## AIM OF THE EXERCISE
Only these lines of the data below are wanted: the one with "yellow_shears 296,370 →", the one with "- → bright_orange_carrot 745,521", and any lines between them, each repeated exactly.

## DATA FOR REVIEW
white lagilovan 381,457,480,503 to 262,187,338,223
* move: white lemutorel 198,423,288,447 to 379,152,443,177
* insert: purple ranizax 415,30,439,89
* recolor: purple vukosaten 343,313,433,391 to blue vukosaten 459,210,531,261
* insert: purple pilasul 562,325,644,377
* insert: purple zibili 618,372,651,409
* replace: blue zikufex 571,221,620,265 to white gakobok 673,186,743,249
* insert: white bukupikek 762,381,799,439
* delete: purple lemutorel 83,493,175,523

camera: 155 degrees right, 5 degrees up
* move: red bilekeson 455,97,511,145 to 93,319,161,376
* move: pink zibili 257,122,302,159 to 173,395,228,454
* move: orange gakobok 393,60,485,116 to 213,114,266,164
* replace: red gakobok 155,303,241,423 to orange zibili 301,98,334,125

---

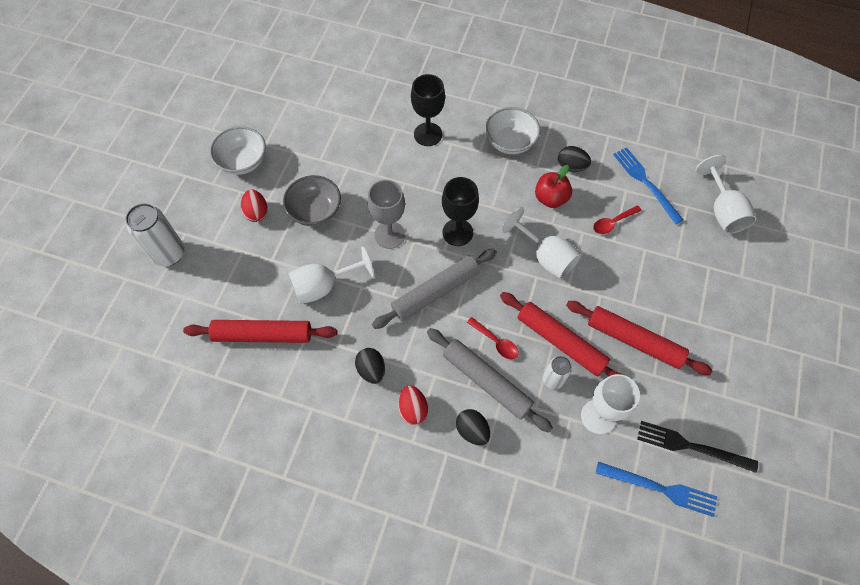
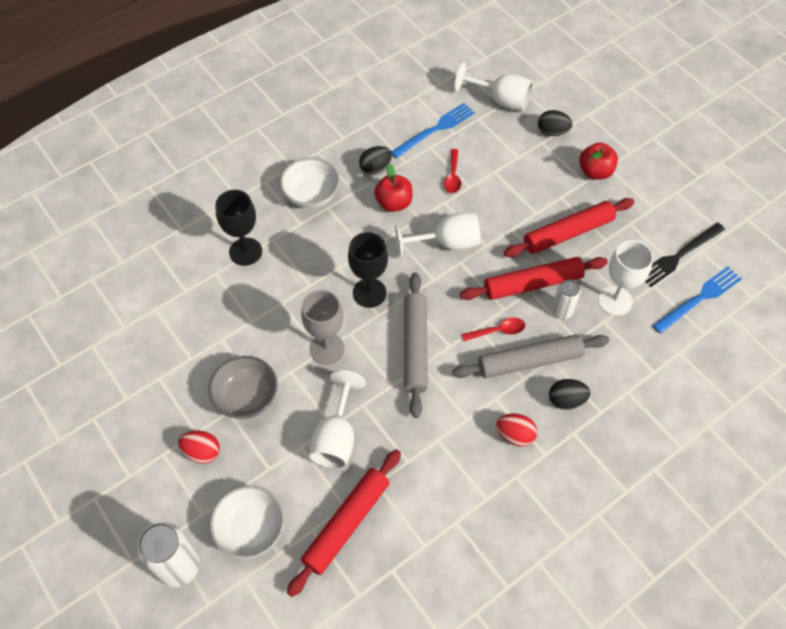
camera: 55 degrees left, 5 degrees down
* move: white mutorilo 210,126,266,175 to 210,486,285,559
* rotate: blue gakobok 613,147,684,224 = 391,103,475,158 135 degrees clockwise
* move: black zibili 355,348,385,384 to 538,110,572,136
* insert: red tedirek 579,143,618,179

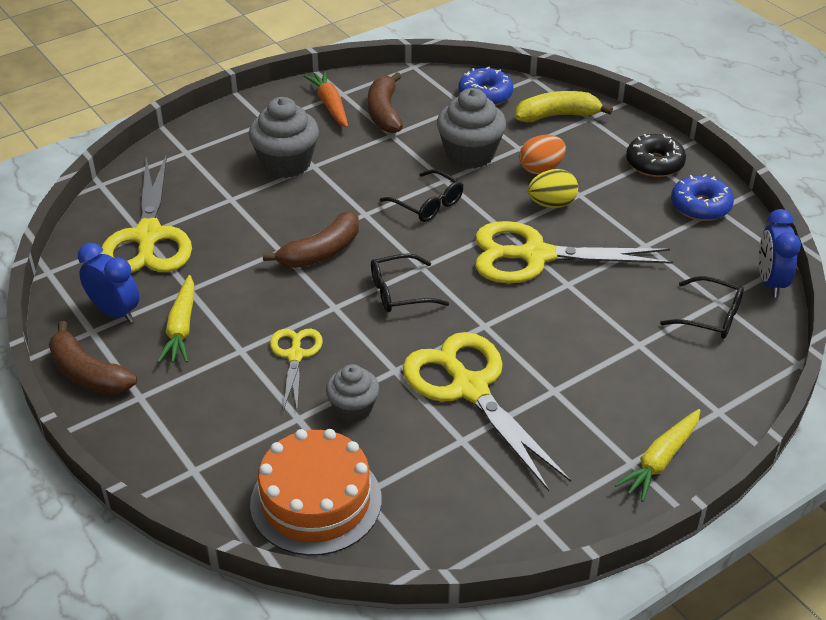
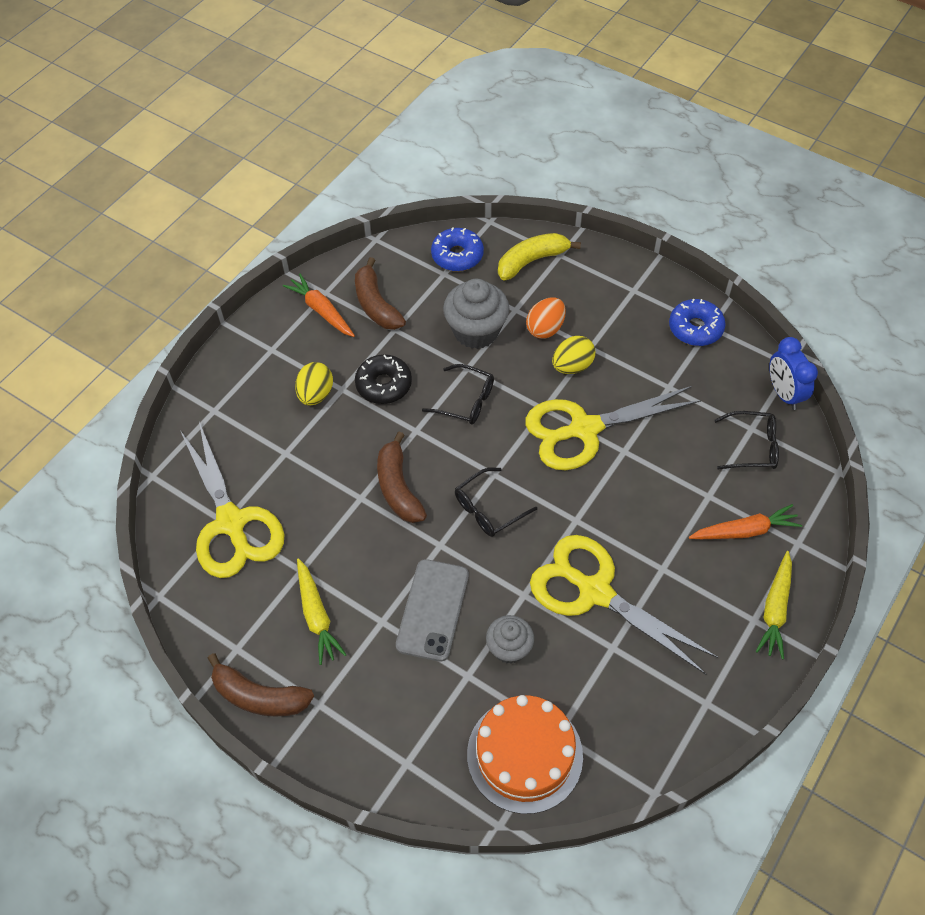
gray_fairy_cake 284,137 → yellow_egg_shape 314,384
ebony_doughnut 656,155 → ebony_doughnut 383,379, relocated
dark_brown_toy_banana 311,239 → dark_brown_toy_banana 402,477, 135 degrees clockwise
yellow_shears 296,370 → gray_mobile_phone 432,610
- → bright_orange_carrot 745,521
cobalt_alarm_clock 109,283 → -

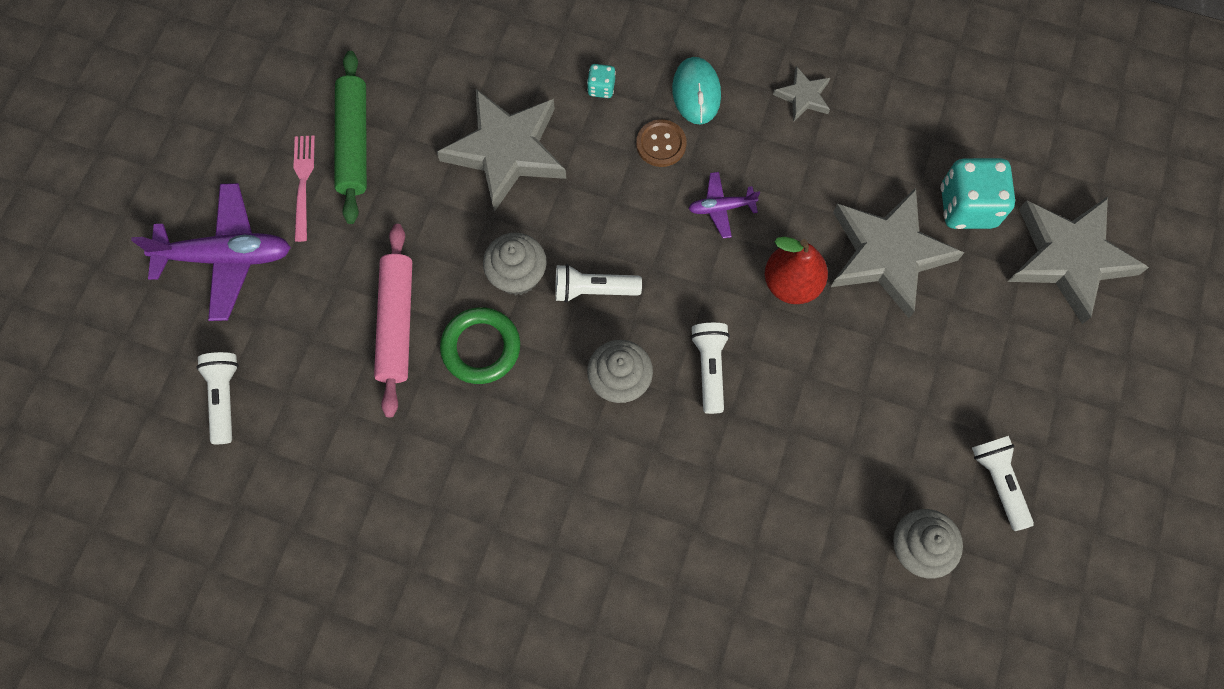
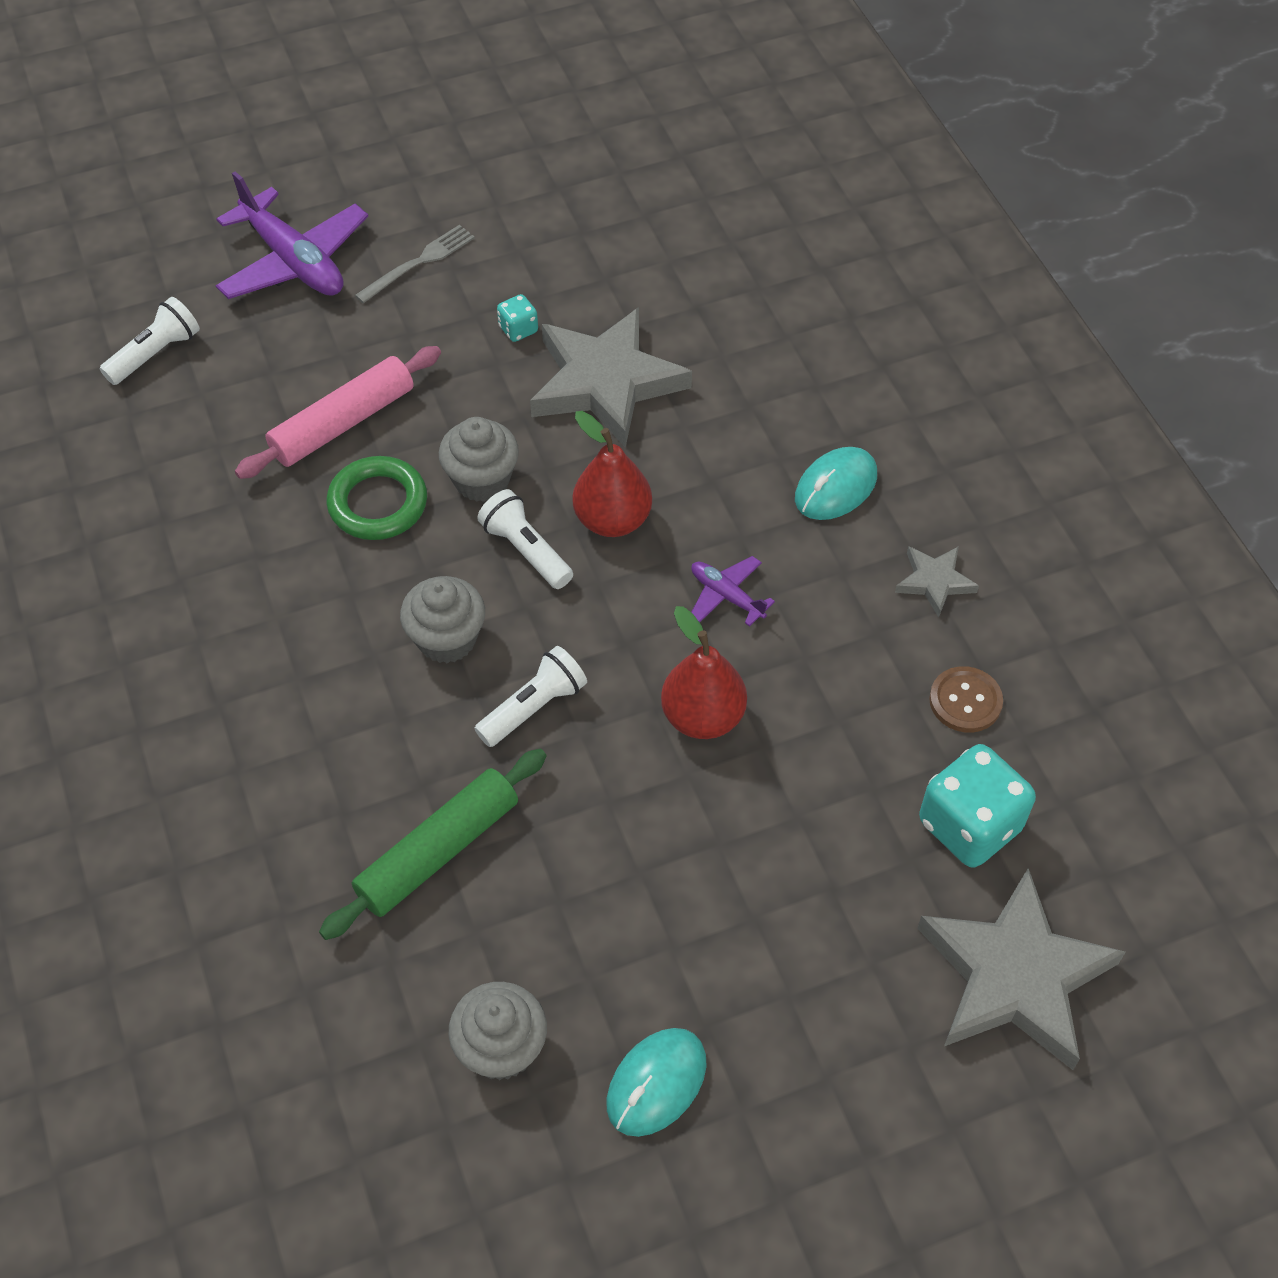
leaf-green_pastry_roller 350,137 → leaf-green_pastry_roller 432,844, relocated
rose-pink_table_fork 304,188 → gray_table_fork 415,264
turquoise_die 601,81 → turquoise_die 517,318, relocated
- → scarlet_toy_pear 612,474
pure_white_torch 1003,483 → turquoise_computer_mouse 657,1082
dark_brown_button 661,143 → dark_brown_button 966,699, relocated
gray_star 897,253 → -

* * *

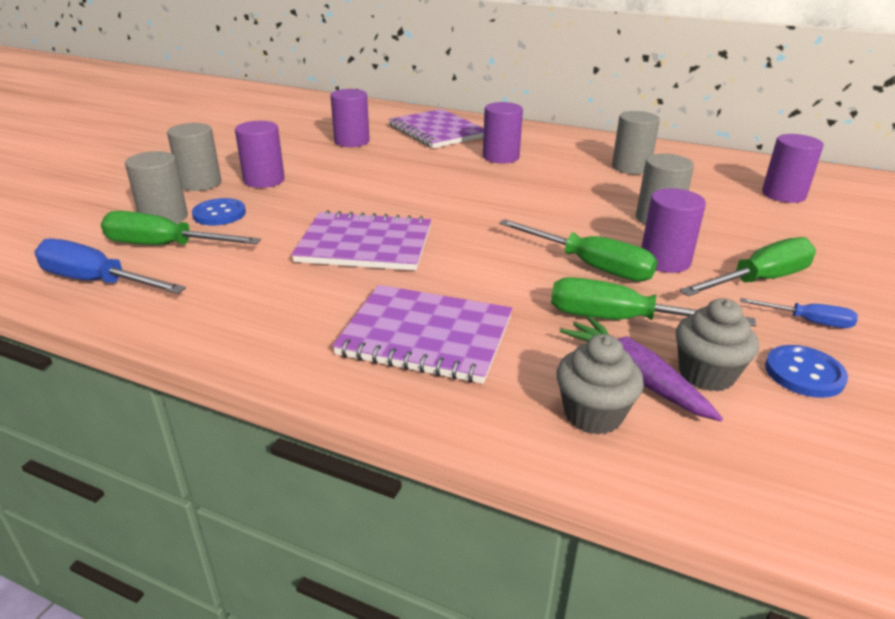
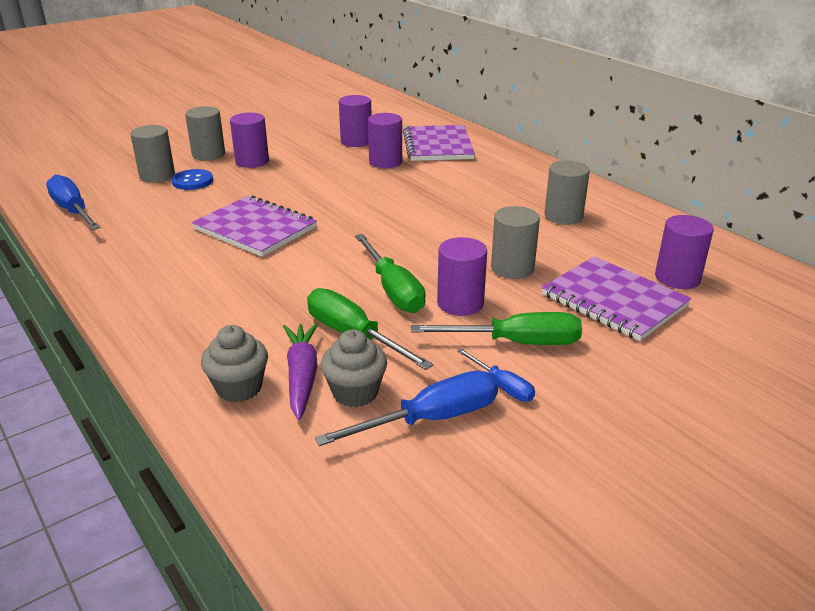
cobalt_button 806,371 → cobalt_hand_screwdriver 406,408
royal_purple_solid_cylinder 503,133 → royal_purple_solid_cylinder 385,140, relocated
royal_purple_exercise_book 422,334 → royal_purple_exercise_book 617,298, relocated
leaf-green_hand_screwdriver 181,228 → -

## EXERCISE RESPONSE
yellow_shears 296,370 → gray_mobile_phone 432,610
- → bright_orange_carrot 745,521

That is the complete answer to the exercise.